_Instructions to follow_
With pictures left out, output word for word the lines from the one containing "R5: 2.2k (N7, VRAW) -> 2.2k (N7, VA)" through the end of the material below.

_Excerpted records_
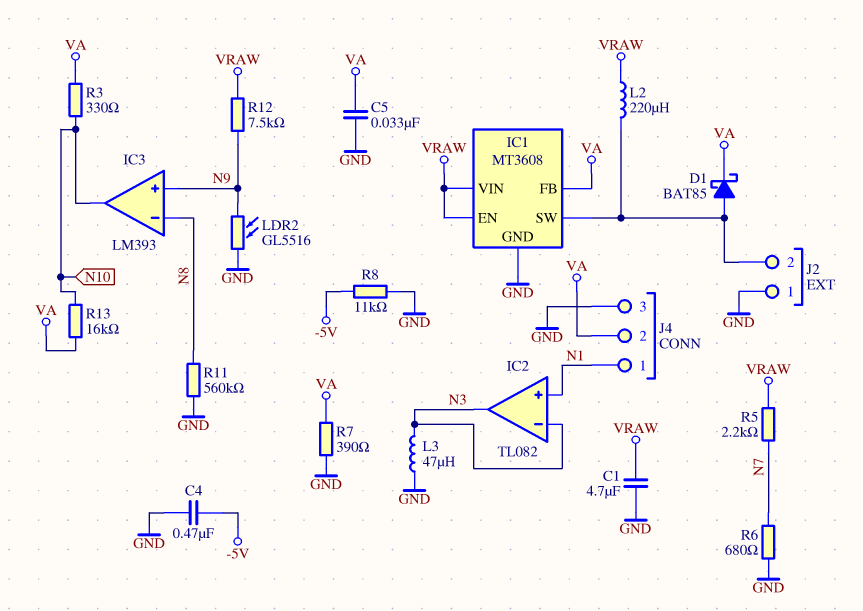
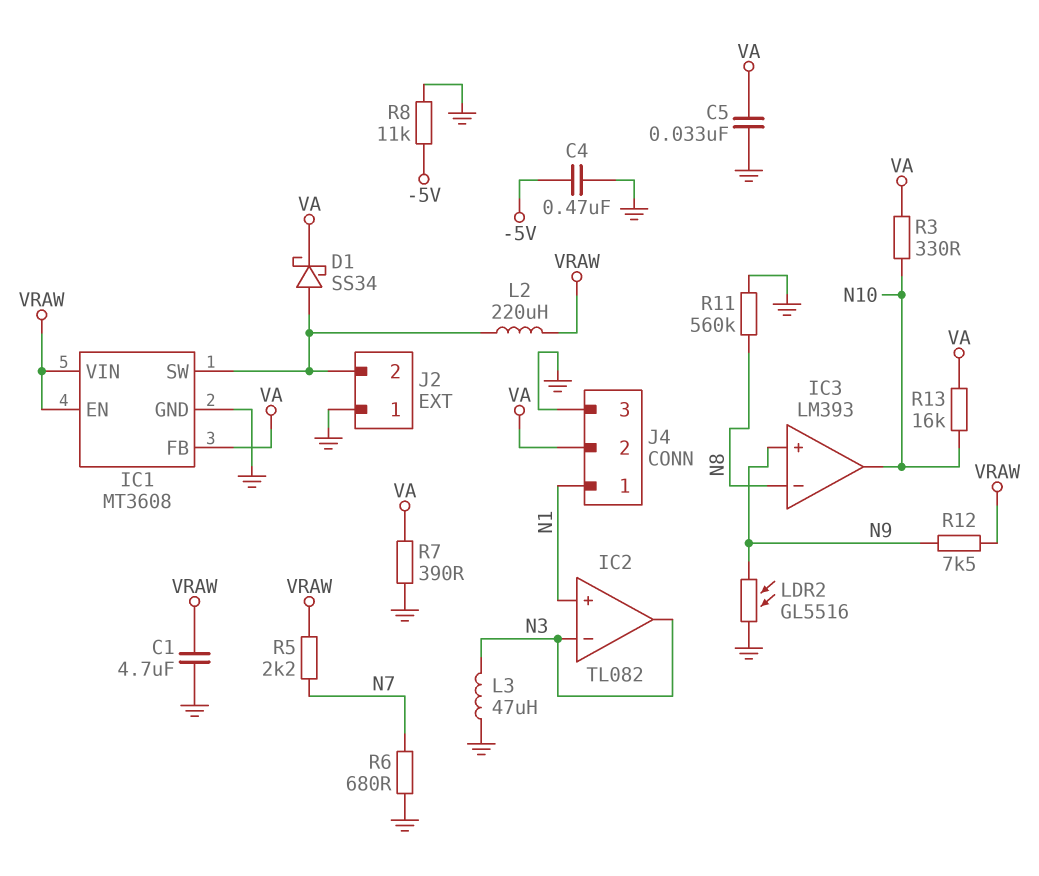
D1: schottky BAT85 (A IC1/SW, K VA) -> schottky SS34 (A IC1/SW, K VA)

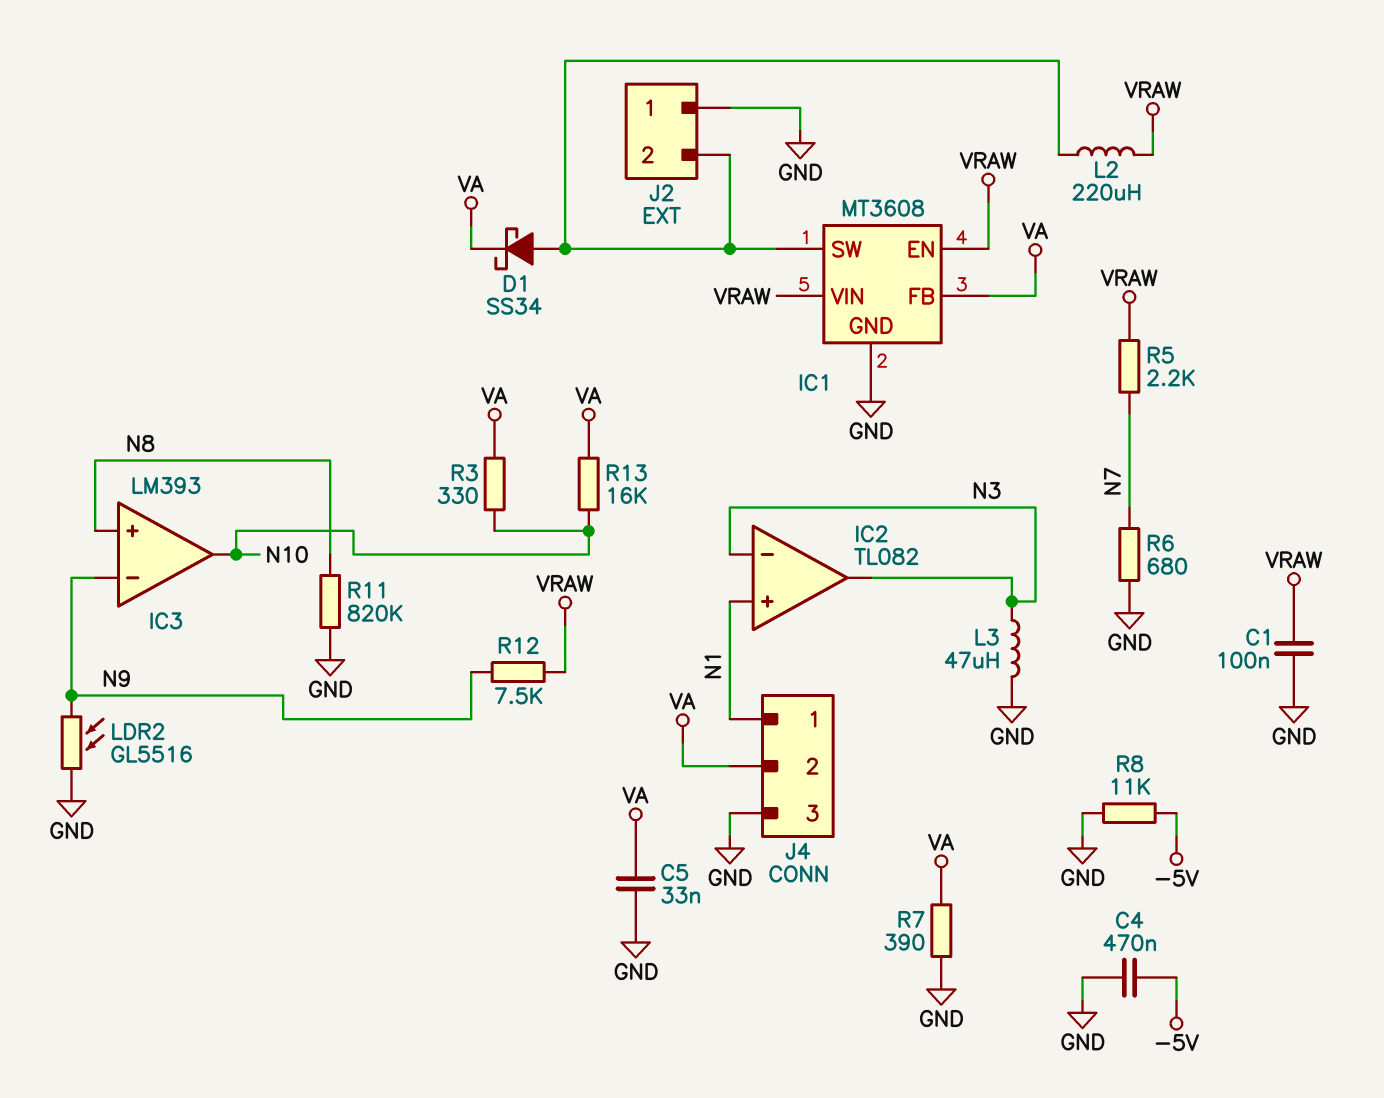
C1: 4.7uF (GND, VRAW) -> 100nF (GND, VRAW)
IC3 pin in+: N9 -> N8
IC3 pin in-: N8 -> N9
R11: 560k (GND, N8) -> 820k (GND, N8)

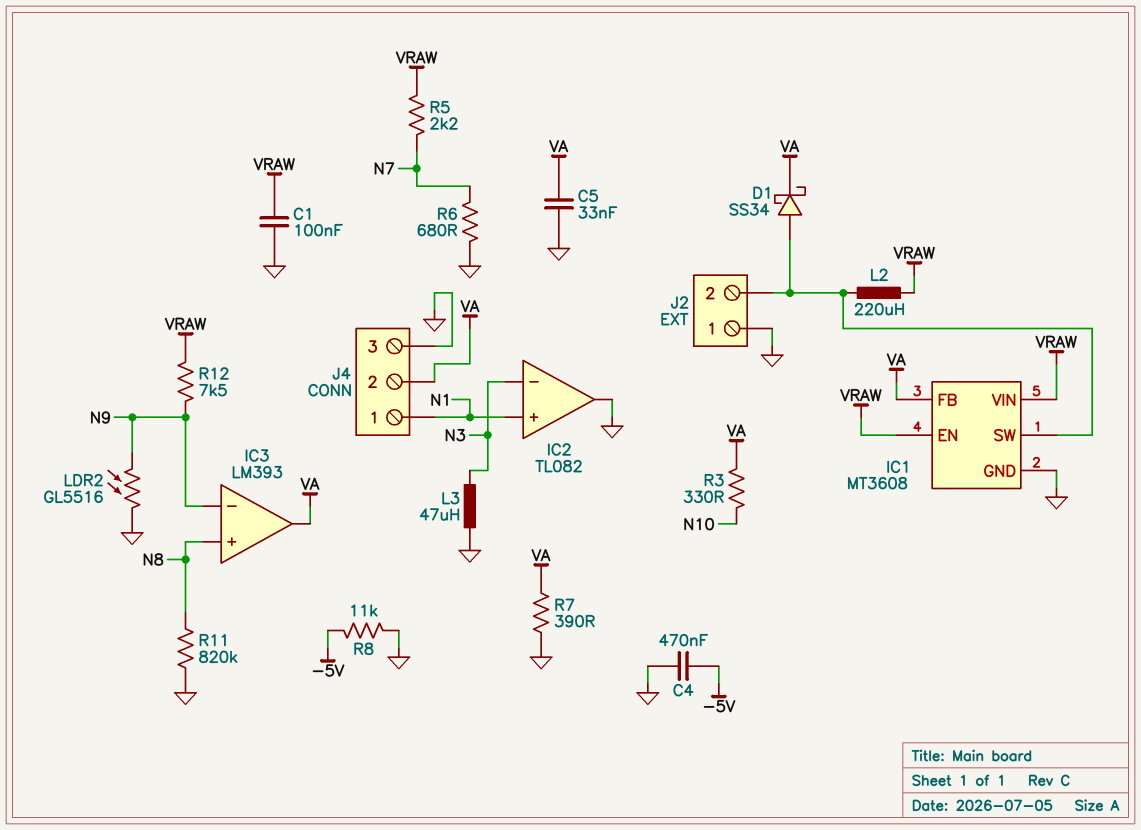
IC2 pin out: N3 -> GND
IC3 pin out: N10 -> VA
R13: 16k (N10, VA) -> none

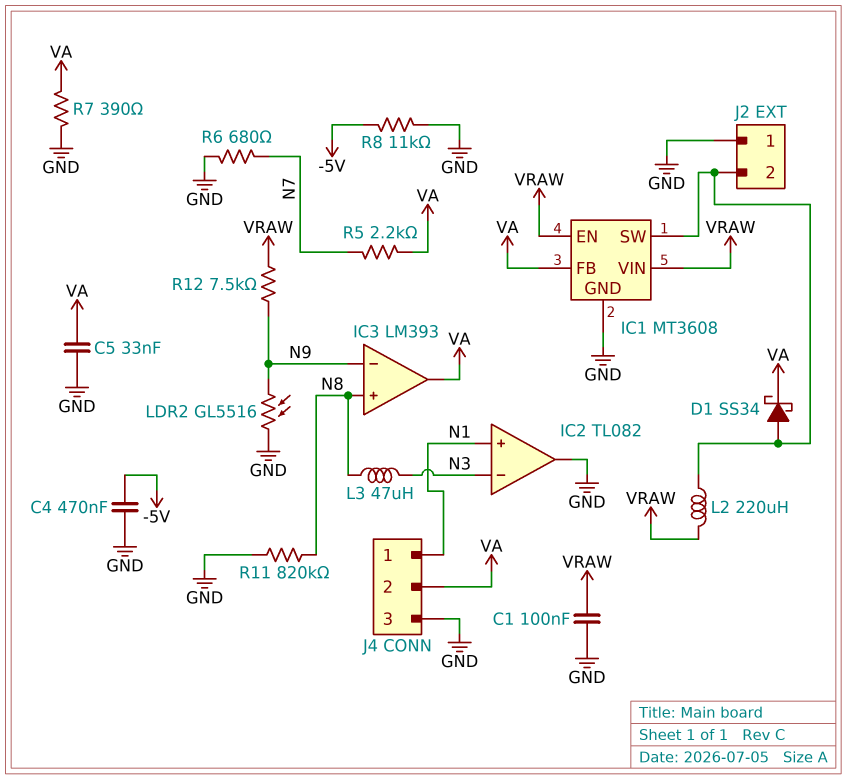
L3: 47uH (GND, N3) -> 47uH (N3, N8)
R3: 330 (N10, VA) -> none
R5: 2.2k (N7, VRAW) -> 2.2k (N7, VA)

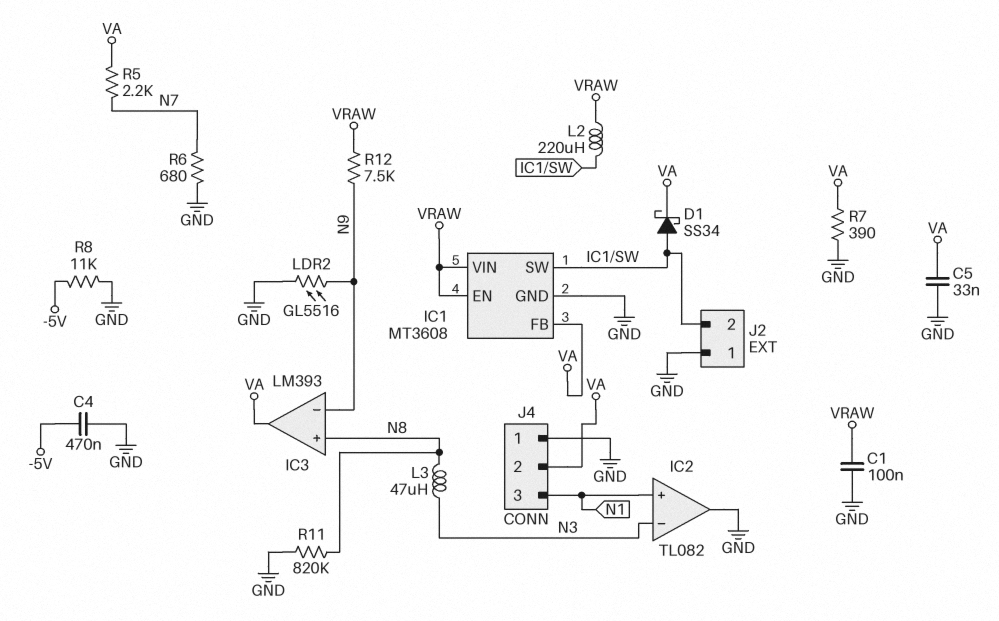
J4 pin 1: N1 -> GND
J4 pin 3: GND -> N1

_Answer below_
R5: 2.2k (N7, VRAW) -> 2.2k (N7, VA)

J4 pin 1: N1 -> GND
J4 pin 3: GND -> N1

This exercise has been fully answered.